## Material supplied
________________________

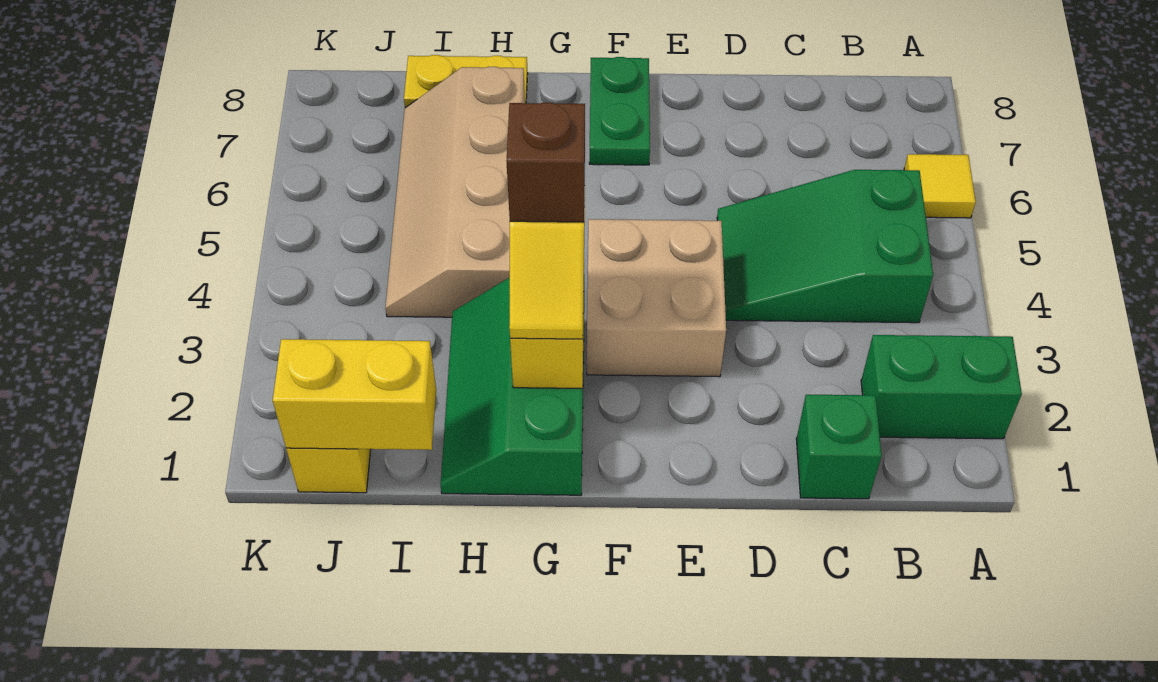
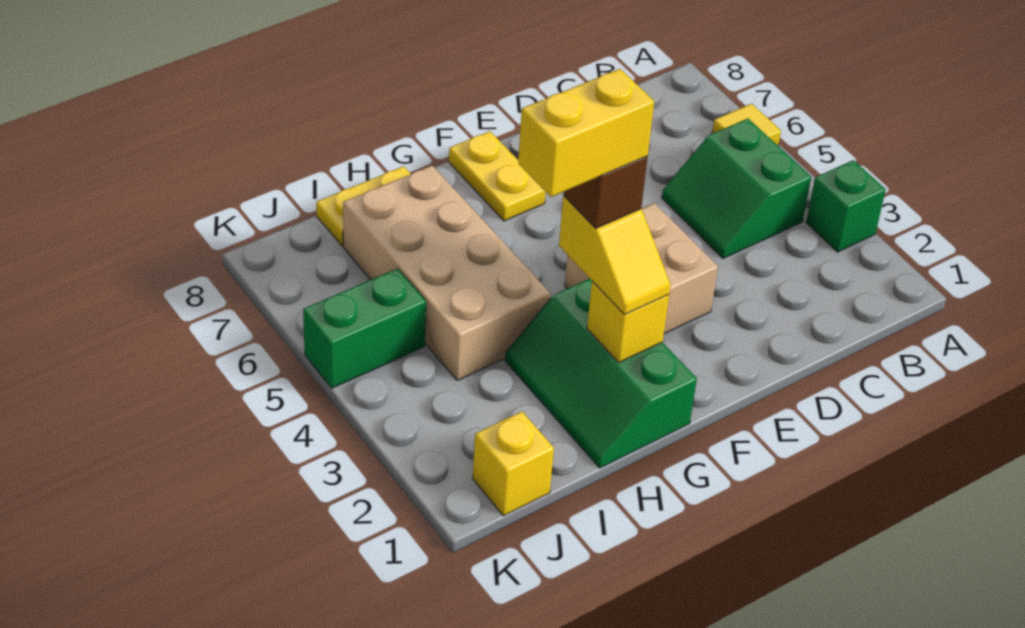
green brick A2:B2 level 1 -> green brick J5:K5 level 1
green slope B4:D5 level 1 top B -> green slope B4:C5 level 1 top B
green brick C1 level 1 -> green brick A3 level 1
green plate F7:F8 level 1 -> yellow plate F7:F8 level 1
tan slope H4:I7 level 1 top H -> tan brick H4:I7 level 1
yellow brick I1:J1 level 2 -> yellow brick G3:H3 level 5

________________________

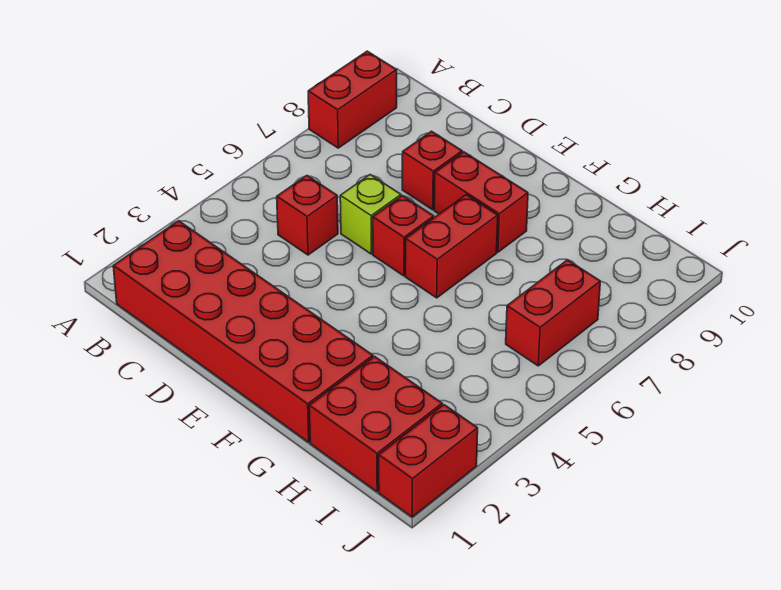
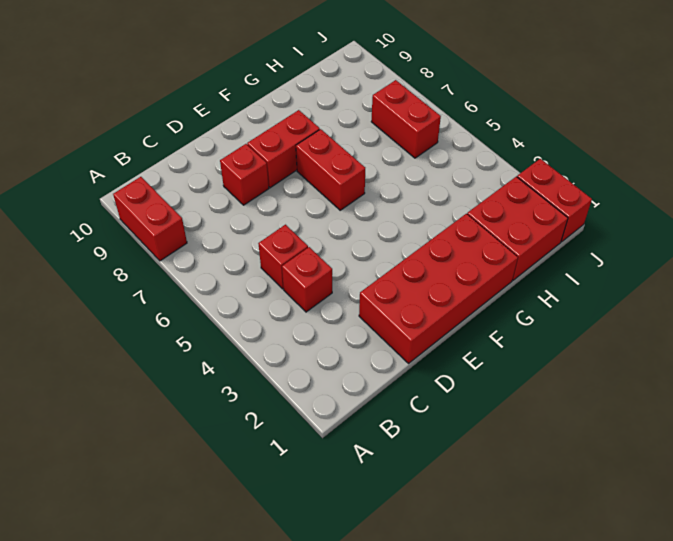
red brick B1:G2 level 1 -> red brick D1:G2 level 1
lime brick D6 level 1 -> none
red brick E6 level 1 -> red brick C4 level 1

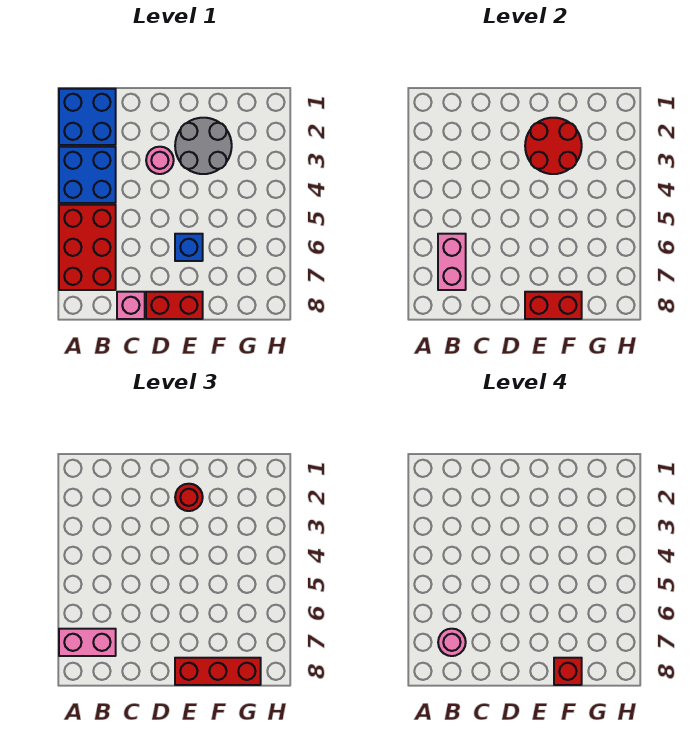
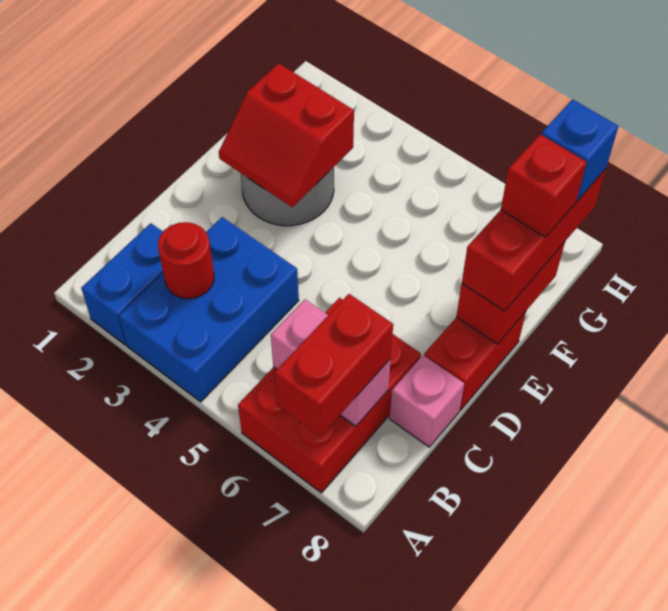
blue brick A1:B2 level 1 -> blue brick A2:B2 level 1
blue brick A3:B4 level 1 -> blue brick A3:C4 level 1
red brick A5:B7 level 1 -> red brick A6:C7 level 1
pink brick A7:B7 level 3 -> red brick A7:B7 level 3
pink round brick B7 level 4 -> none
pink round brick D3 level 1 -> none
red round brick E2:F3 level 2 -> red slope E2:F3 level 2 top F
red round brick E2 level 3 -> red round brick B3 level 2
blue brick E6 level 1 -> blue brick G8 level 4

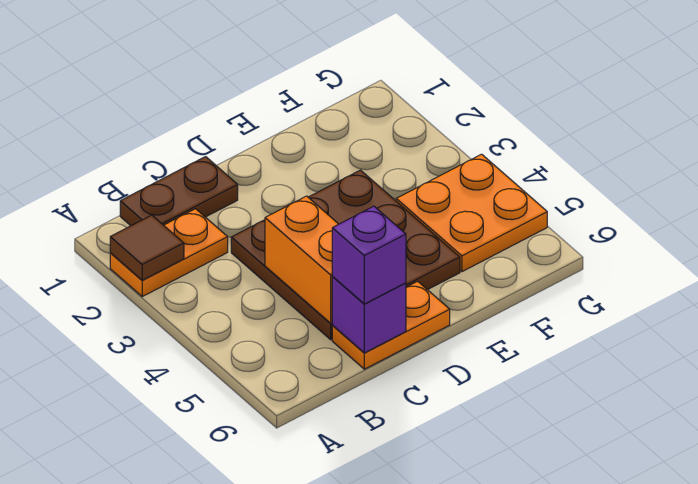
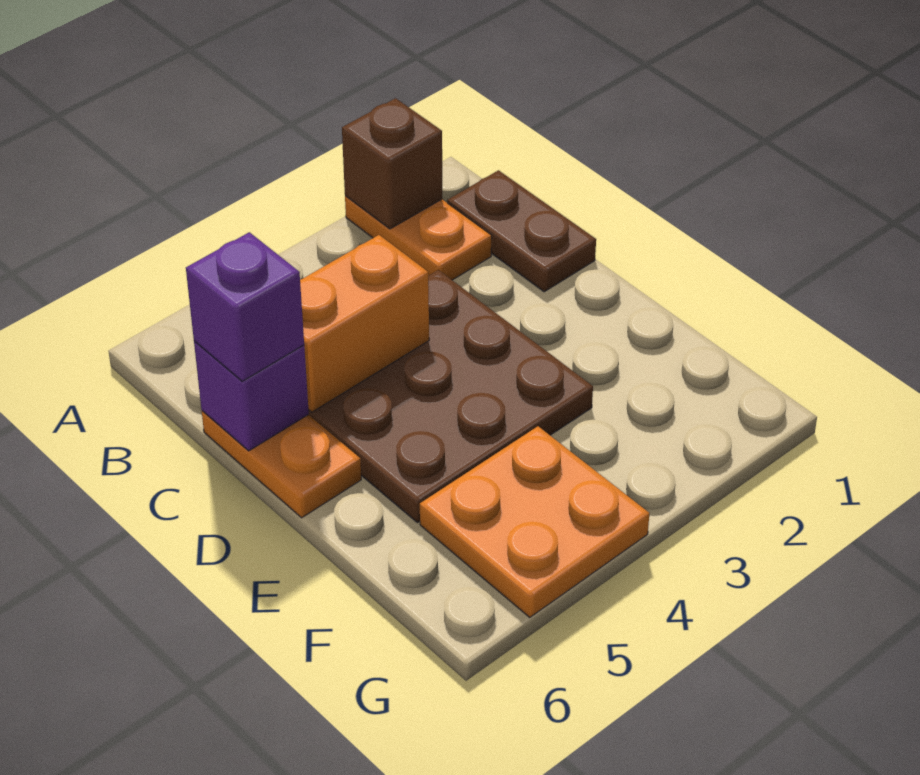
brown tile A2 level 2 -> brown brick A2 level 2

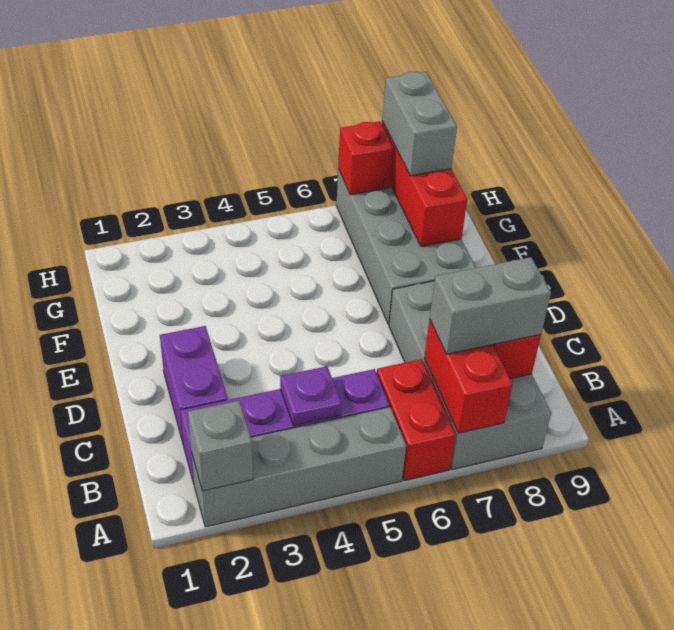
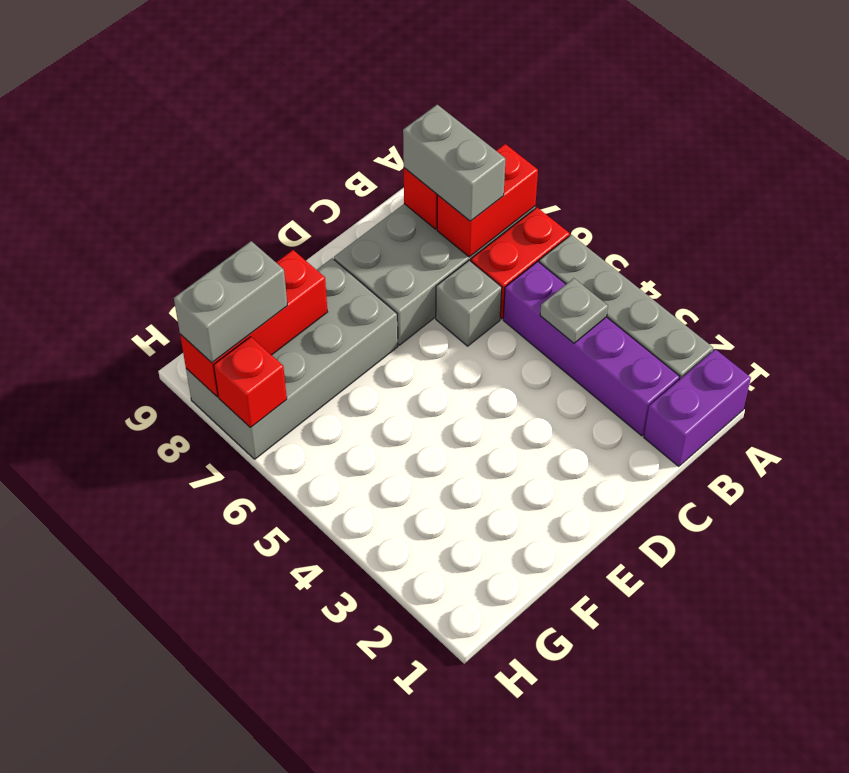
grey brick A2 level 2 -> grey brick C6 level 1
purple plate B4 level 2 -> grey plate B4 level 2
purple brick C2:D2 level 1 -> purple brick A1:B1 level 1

________________________

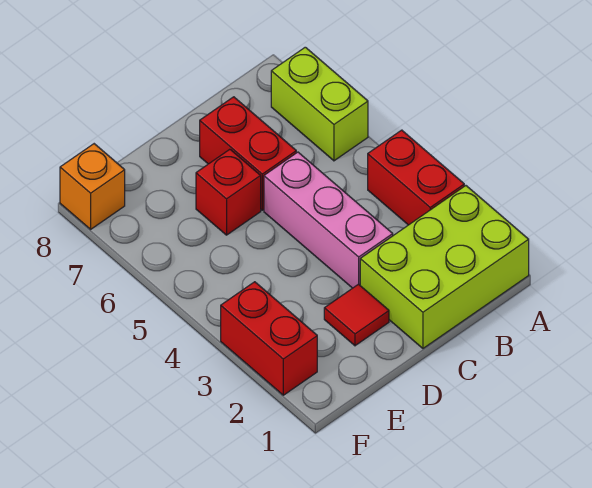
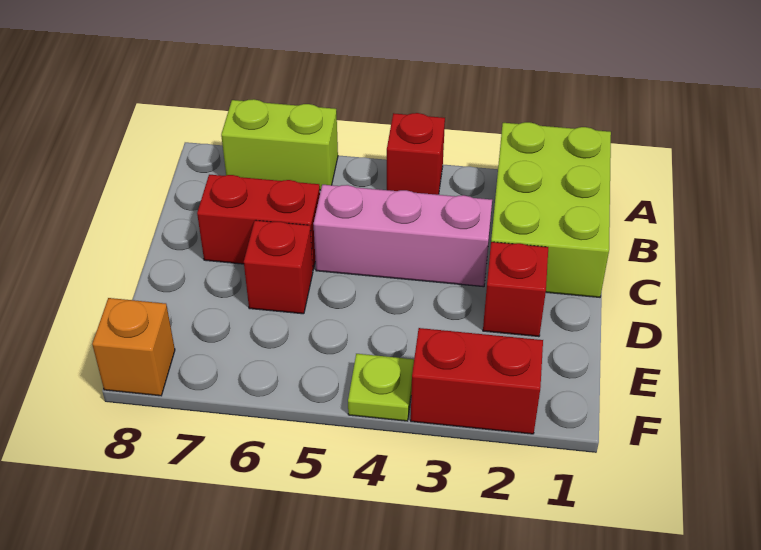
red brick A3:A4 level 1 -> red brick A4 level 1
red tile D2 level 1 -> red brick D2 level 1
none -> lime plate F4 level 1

________________________

## Exercise instructions
Give back exactly the lines above, from the line containing "red brick A3:A4" through the line containing "none -> lime plate F4 level 1", with both end lines and nothing more.

## Output below
red brick A3:A4 level 1 -> red brick A4 level 1
red tile D2 level 1 -> red brick D2 level 1
none -> lime plate F4 level 1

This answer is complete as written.